● EXERCISE DESCRIPTION:
Leave out the pictures and repeat exactly the lines from the one containing "L1: none -> 3.3uH (LED_A, VA)" through the end of the records.

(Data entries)
[Start of section]

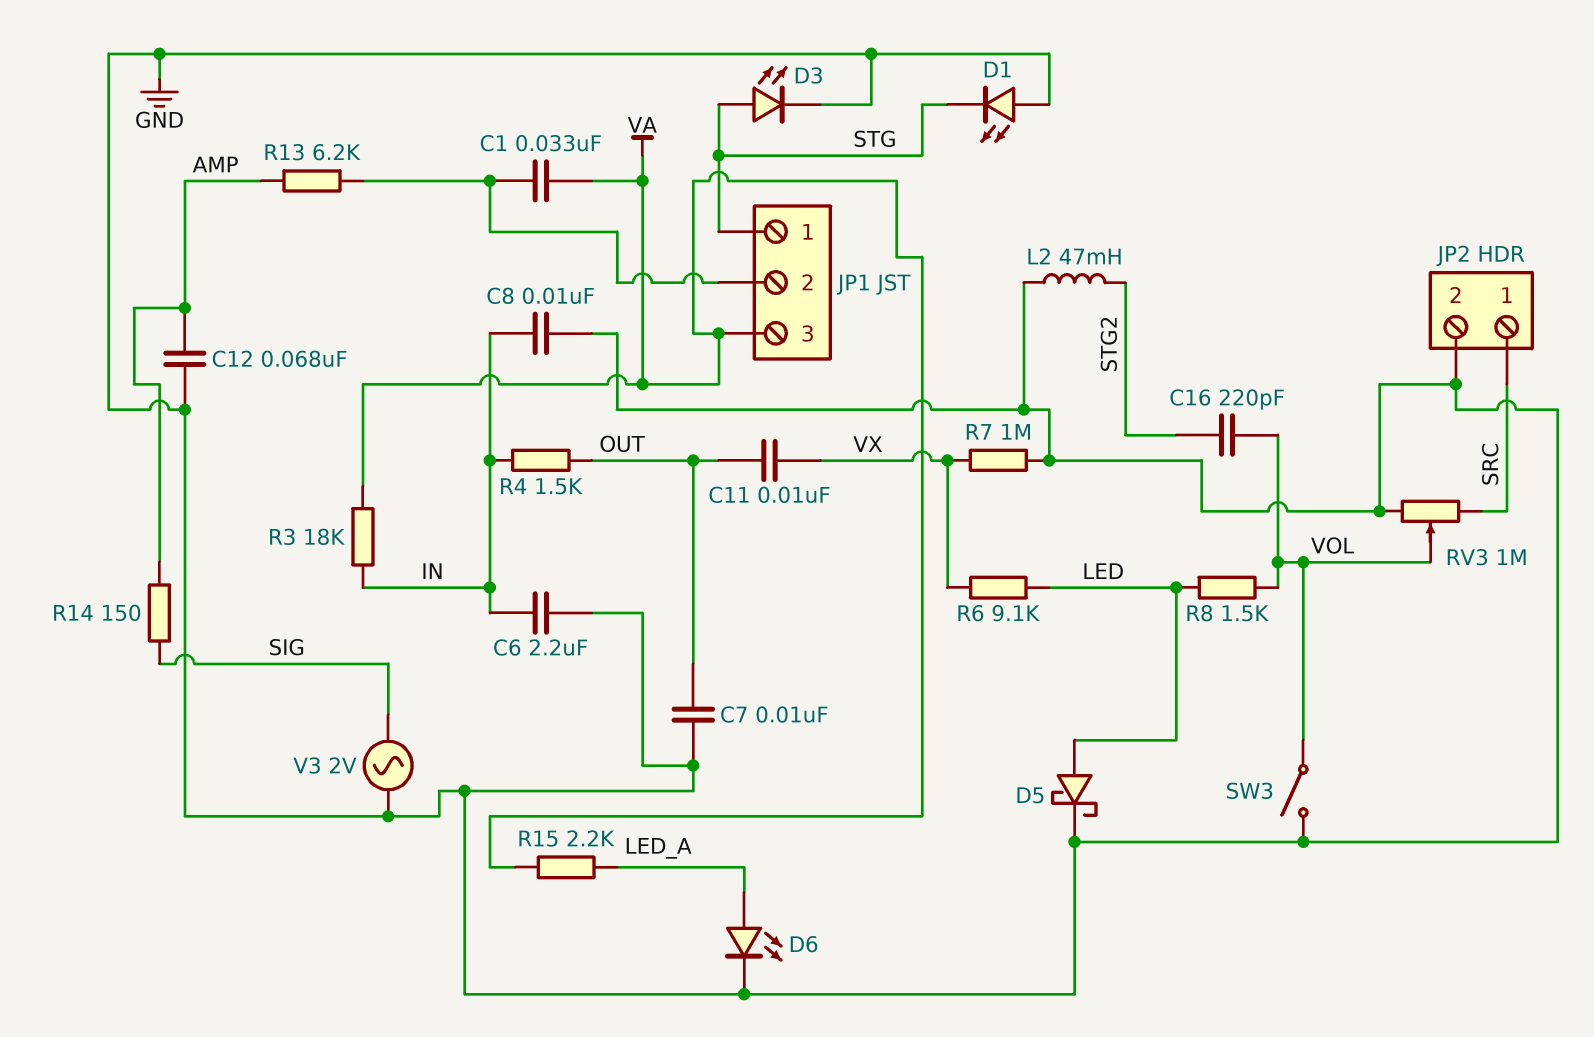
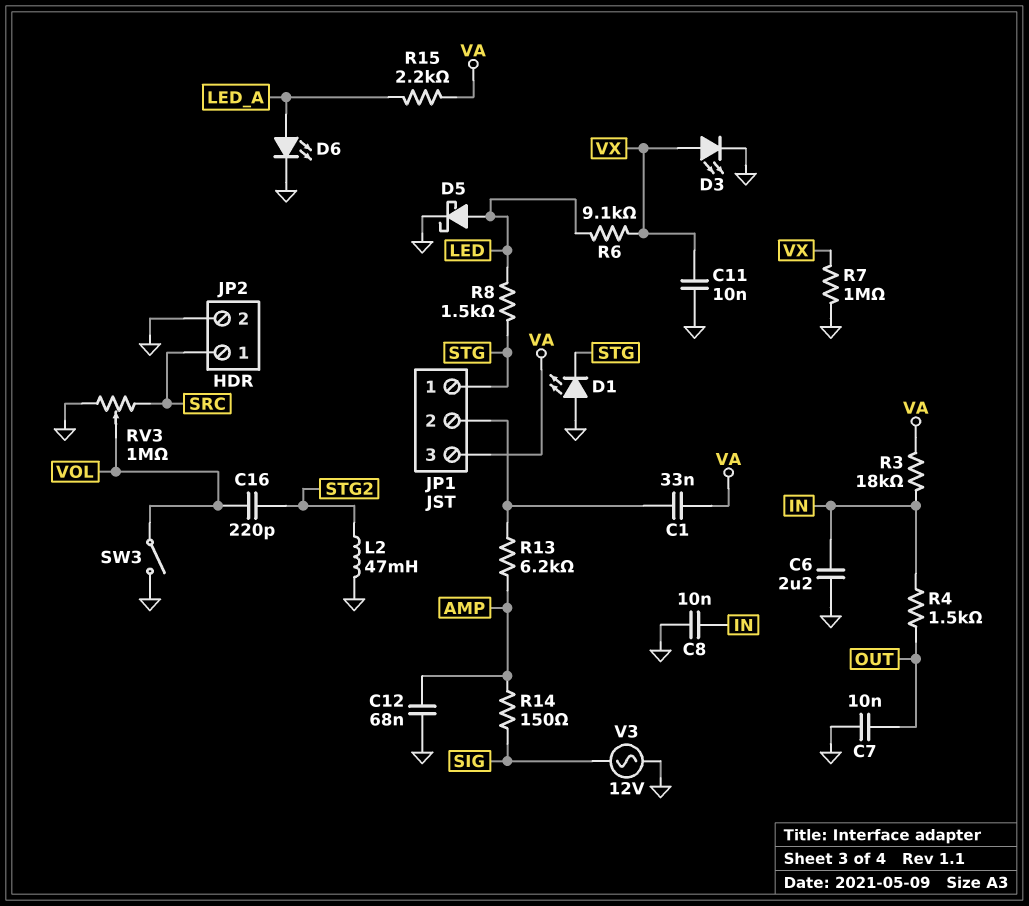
C11: 10nF (OUT, VX) -> 10nF (GND, VX)
D3: LED (A STG, K GND) -> LED (A VX, K GND)
R8: 1.5k (LED, VOL) -> 1.5k (LED, STG)
V3: AC 2V (GND, SIG) -> AC 12V (GND, SIG)

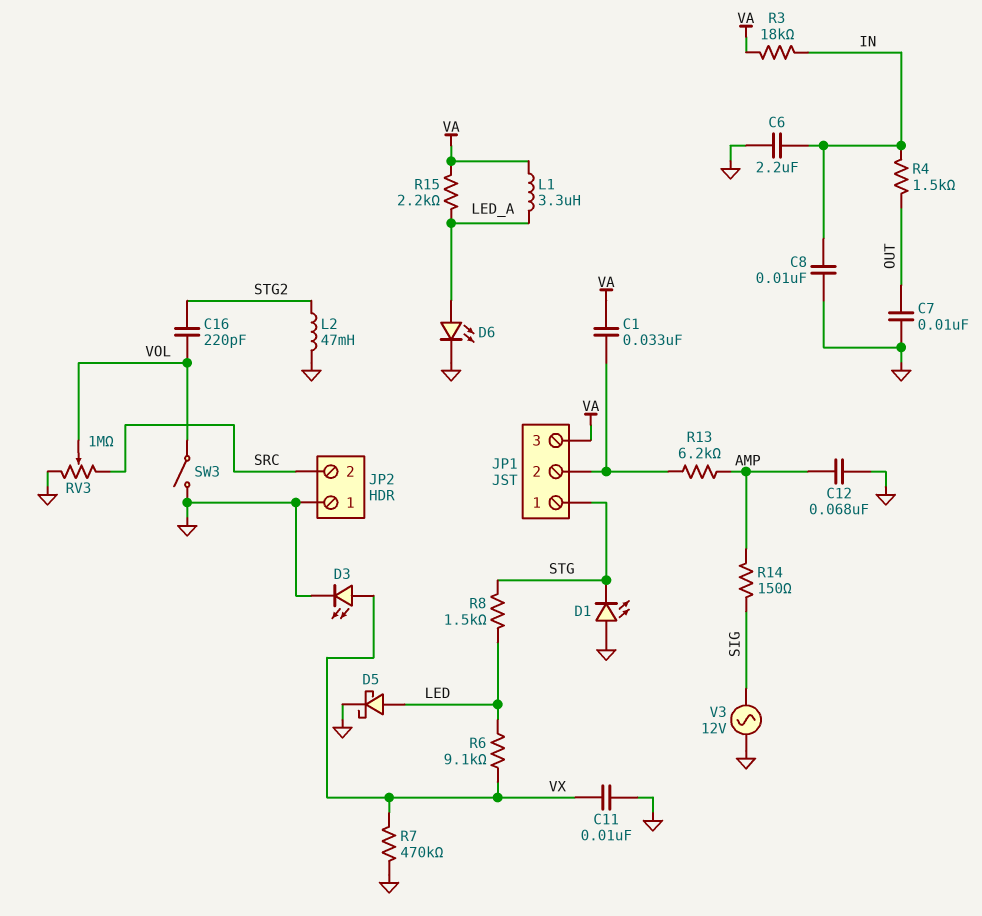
JP2 pin 1: SRC -> GND
JP2 pin 2: GND -> SRC
L1: none -> 3.3uH (LED_A, VA)
R7: 1M (GND, VX) -> 470k (GND, VX)

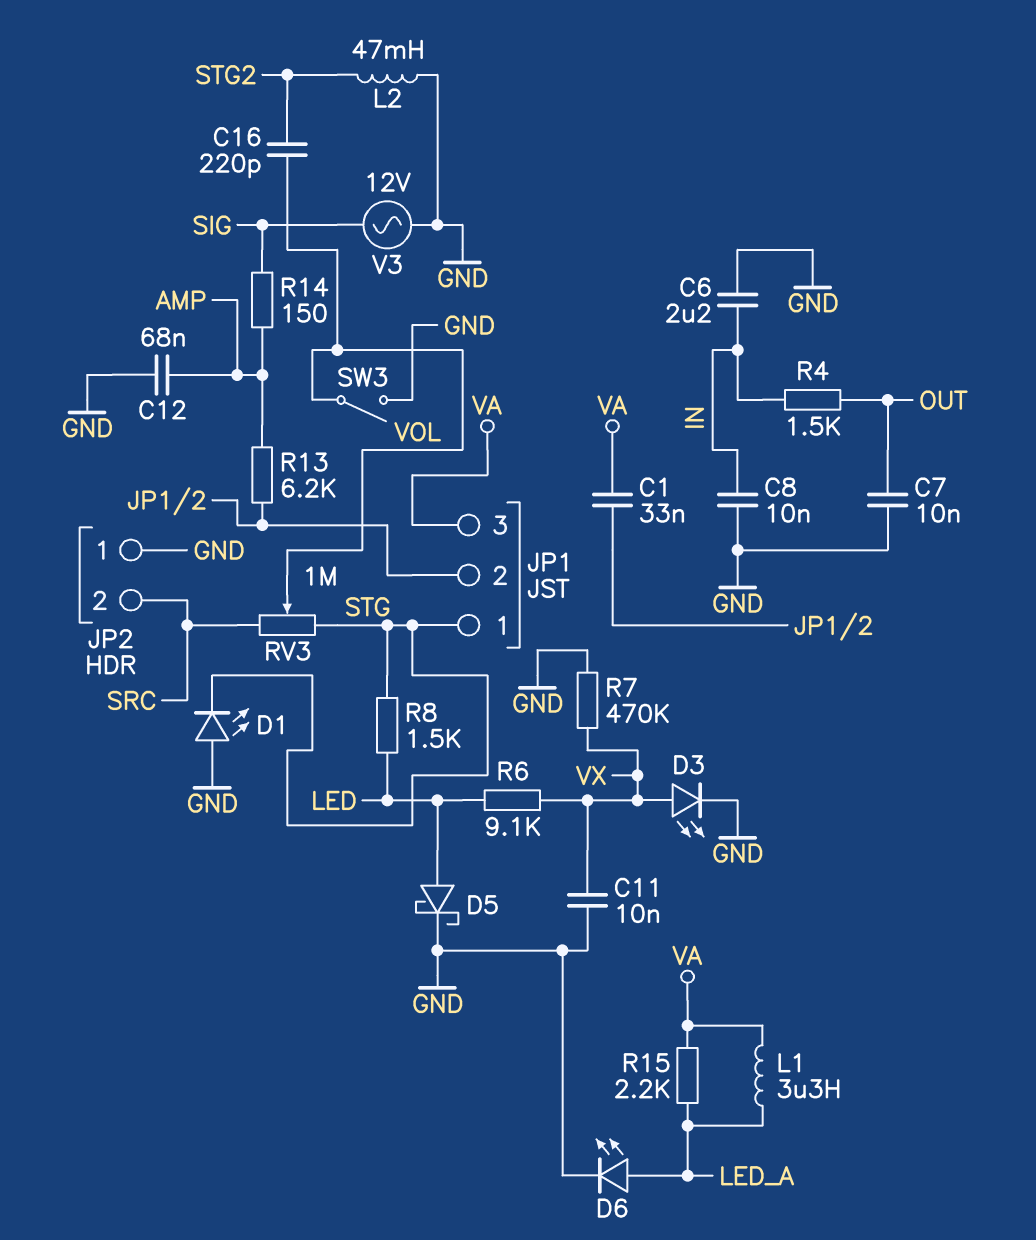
R3: 18k (IN, VA) -> none
RV3: 1M (GND, SRC, wiper VOL) -> 1M (SRC, STG, wiper VOL)

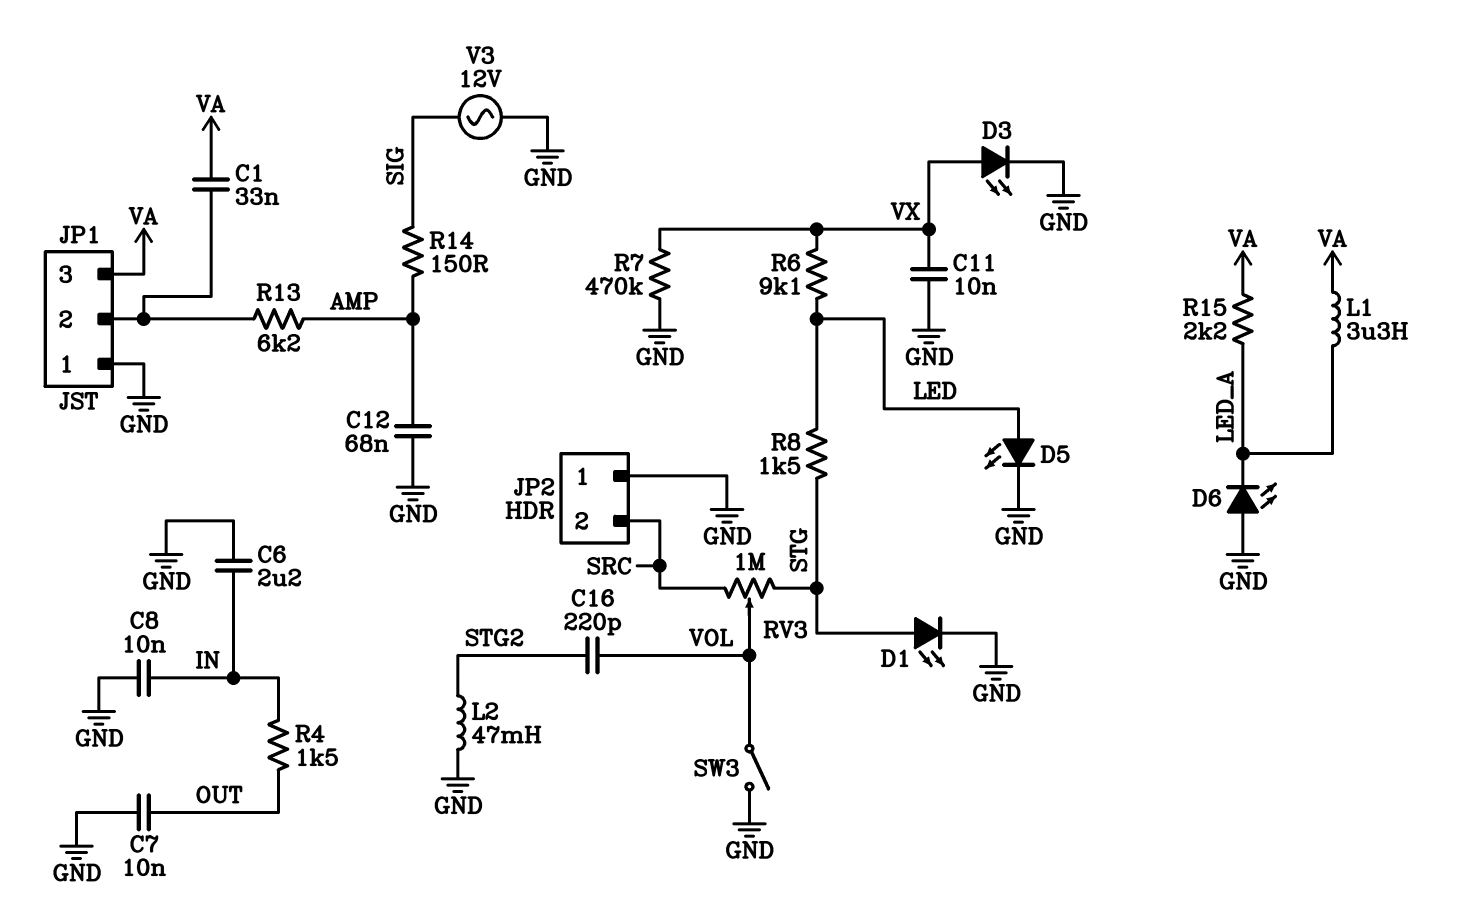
D1: LED (A GND, K STG) -> LED (A STG, K GND)
D5: schottky (A LED, K GND) -> LED (A LED, K GND)
D6: LED (A LED_A, K GND) -> LED (A GND, K LED_A)
JP1 pin 1: STG -> GND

[End of section]

● ANSWER TO THIS TASK:
L1: none -> 3.3uH (LED_A, VA)
R7: 1M (GND, VX) -> 470k (GND, VX)

R3: 18k (IN, VA) -> none
RV3: 1M (GND, SRC, wiper VOL) -> 1M (SRC, STG, wiper VOL)

D1: LED (A GND, K STG) -> LED (A STG, K GND)
D5: schottky (A LED, K GND) -> LED (A LED, K GND)
D6: LED (A LED_A, K GND) -> LED (A GND, K LED_A)
JP1 pin 1: STG -> GND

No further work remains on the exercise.